YOUR ASSIGNMENT: Your answer must be the lines of the entries below, exactly as written, from the first line through the line containing "J102 pin 2: GND -> none".

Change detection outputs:
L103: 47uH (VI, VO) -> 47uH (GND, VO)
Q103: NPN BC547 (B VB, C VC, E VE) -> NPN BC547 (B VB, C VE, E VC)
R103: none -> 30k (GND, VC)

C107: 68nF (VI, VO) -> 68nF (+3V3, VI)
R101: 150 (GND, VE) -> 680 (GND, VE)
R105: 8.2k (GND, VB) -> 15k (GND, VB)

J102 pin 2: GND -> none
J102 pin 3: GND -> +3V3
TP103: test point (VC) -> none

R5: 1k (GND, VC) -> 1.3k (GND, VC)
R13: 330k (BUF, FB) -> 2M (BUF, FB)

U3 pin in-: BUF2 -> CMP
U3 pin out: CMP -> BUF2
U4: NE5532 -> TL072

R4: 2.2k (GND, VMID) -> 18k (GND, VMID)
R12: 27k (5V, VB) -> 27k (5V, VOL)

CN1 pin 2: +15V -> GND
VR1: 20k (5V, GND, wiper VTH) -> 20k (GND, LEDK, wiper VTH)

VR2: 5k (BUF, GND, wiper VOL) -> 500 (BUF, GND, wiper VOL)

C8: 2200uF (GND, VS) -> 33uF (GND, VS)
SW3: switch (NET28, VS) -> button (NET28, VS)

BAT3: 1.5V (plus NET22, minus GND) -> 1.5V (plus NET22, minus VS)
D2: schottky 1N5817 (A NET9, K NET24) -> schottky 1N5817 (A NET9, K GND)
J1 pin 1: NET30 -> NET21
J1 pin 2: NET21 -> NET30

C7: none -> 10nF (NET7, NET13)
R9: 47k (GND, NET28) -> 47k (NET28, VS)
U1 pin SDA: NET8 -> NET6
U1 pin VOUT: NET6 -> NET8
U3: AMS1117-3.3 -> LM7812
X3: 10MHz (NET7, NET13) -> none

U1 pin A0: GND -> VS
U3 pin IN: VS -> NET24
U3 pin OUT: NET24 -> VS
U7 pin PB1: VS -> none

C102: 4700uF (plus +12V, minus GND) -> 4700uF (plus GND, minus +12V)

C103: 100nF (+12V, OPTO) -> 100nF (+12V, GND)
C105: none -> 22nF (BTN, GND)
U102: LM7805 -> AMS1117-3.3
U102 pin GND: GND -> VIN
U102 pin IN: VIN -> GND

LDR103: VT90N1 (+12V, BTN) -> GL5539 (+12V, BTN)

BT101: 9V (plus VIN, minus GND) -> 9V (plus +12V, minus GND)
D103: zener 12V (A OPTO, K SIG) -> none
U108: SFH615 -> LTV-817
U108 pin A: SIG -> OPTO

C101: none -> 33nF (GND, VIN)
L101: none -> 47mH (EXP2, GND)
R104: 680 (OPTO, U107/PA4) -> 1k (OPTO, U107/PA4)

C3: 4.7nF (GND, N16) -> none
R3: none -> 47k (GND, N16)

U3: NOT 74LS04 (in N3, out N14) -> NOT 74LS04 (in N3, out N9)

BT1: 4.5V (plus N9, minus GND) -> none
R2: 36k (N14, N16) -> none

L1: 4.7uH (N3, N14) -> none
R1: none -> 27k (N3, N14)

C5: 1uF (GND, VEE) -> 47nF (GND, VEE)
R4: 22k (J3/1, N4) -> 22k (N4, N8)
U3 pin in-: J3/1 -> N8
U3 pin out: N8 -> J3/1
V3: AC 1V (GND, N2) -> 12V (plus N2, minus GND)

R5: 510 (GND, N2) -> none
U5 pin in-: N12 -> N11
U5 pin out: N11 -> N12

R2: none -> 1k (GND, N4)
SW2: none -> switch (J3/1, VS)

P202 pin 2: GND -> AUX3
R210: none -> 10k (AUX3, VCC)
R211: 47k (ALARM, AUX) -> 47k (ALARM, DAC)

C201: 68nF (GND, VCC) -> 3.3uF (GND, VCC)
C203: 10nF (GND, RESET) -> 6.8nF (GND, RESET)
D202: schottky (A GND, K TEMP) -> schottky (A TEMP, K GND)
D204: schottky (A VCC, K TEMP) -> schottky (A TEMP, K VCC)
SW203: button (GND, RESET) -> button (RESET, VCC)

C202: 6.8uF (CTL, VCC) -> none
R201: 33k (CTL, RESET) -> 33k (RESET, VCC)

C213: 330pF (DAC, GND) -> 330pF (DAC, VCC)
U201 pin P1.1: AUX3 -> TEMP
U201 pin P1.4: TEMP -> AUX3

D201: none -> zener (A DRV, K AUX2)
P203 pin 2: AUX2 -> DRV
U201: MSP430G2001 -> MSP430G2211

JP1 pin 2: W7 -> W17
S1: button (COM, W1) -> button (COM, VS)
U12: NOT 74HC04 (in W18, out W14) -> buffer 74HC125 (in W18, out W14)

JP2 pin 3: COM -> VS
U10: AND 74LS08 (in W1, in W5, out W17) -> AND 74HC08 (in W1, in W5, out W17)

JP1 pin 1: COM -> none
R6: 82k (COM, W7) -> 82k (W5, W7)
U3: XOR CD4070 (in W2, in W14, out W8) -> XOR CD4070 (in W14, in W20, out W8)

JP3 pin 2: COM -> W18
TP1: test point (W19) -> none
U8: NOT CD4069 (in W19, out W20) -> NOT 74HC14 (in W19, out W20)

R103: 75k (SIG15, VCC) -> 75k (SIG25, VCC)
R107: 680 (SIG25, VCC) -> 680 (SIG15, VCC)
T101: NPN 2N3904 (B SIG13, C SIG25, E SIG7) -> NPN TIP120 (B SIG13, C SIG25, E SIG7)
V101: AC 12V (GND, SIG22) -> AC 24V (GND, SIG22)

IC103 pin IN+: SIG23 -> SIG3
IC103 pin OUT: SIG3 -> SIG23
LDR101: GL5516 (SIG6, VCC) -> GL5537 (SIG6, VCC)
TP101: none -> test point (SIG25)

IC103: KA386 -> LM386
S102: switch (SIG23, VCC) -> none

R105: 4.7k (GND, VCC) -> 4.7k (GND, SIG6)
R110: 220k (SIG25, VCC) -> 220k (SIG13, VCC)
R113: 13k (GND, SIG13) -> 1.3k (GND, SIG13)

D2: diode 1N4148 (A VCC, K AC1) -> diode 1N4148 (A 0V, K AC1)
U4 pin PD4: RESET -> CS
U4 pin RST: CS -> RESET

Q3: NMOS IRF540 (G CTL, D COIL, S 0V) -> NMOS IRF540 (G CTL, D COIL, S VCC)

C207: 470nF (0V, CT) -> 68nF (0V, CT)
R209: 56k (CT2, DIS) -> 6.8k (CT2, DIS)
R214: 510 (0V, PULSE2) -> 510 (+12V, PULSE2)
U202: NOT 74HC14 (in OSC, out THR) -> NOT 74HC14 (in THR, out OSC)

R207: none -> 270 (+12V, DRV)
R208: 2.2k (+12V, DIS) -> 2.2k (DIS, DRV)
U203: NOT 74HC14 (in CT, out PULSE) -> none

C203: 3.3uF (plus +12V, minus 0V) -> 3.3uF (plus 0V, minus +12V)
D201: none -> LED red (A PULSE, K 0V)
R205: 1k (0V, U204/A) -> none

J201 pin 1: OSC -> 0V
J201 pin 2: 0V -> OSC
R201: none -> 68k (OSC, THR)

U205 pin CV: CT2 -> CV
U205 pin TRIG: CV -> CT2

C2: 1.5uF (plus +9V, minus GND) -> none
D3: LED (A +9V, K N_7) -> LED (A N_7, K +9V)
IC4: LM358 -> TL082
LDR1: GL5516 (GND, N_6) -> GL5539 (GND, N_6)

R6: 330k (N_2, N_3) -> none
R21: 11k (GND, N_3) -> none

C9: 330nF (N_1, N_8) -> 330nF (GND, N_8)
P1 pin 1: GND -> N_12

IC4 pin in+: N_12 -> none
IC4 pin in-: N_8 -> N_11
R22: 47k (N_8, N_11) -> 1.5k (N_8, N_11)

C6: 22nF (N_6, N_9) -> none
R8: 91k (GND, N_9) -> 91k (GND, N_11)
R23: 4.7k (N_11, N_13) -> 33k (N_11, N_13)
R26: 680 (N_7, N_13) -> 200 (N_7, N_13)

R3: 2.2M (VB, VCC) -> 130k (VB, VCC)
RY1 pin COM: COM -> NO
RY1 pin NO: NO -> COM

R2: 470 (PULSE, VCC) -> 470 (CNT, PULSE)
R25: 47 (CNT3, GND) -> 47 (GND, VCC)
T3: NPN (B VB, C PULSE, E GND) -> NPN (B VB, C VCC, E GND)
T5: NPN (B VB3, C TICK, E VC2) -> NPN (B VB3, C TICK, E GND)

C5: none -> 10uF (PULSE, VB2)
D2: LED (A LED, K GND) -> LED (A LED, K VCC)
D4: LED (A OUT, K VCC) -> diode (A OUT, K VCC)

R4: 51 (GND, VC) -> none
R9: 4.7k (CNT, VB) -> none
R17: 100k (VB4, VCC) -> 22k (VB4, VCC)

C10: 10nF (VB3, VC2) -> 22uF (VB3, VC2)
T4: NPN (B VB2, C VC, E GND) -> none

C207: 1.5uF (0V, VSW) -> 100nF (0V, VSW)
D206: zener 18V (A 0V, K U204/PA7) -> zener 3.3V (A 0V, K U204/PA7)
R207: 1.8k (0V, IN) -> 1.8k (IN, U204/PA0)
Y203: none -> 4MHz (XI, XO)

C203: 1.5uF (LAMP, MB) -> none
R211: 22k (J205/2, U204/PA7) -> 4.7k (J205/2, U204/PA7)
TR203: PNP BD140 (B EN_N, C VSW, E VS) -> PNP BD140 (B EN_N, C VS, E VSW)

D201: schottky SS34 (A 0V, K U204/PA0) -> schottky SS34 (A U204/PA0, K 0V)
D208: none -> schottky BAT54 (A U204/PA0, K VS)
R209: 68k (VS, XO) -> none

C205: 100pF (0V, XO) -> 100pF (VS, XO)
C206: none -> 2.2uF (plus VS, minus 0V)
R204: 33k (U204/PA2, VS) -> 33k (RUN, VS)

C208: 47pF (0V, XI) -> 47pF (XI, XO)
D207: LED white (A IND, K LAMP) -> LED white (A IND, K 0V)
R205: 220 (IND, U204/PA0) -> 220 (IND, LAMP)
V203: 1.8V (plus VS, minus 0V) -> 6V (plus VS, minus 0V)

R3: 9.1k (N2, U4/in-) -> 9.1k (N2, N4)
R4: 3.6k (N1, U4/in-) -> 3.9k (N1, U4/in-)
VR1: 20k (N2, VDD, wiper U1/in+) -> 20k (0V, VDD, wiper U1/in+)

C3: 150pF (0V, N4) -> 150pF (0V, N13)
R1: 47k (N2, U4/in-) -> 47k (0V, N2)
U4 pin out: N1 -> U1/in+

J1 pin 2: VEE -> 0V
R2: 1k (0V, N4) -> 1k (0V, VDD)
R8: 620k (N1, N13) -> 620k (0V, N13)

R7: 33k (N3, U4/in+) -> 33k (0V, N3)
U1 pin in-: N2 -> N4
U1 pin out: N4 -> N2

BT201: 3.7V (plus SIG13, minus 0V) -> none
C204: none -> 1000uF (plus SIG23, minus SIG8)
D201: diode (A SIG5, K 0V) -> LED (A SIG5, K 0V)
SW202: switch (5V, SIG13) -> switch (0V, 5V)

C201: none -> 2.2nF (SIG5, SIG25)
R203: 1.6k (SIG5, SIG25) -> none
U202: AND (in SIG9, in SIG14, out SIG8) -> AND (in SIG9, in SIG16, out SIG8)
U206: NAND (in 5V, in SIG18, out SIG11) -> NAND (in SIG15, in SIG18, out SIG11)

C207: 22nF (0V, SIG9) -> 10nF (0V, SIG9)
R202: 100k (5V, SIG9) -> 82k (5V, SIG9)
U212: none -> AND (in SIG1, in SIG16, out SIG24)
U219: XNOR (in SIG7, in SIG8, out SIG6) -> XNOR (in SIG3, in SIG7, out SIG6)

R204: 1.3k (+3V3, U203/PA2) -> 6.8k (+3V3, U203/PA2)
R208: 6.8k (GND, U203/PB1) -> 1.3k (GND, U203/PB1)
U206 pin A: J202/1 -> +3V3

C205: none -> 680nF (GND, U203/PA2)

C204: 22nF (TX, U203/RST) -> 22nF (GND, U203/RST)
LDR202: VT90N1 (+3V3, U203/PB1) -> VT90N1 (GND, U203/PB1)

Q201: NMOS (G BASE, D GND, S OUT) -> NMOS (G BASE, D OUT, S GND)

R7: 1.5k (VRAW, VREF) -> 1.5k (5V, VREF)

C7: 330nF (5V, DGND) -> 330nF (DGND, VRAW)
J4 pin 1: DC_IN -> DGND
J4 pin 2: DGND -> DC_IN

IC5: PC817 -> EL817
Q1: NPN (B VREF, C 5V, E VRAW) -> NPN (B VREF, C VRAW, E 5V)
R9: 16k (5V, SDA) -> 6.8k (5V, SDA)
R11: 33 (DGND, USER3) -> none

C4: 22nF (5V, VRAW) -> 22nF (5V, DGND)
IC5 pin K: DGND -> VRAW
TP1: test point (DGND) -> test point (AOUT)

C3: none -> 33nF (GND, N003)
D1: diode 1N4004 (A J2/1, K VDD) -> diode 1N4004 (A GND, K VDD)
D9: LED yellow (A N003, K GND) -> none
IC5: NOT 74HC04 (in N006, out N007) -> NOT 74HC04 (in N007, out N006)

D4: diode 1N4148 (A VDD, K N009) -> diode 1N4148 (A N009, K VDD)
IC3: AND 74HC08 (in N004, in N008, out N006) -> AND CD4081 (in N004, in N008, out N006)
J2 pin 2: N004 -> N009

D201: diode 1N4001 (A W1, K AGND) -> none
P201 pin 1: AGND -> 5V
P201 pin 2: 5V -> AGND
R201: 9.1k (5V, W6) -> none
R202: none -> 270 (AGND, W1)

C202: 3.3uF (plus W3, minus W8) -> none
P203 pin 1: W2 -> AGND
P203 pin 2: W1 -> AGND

RESULT FOR THIS EXERCISE:
L103: 47uH (VI, VO) -> 47uH (GND, VO)
Q103: NPN BC547 (B VB, C VC, E VE) -> NPN BC547 (B VB, C VE, E VC)
R103: none -> 30k (GND, VC)

C107: 68nF (VI, VO) -> 68nF (+3V3, VI)
R101: 150 (GND, VE) -> 680 (GND, VE)
R105: 8.2k (GND, VB) -> 15k (GND, VB)

J102 pin 2: GND -> none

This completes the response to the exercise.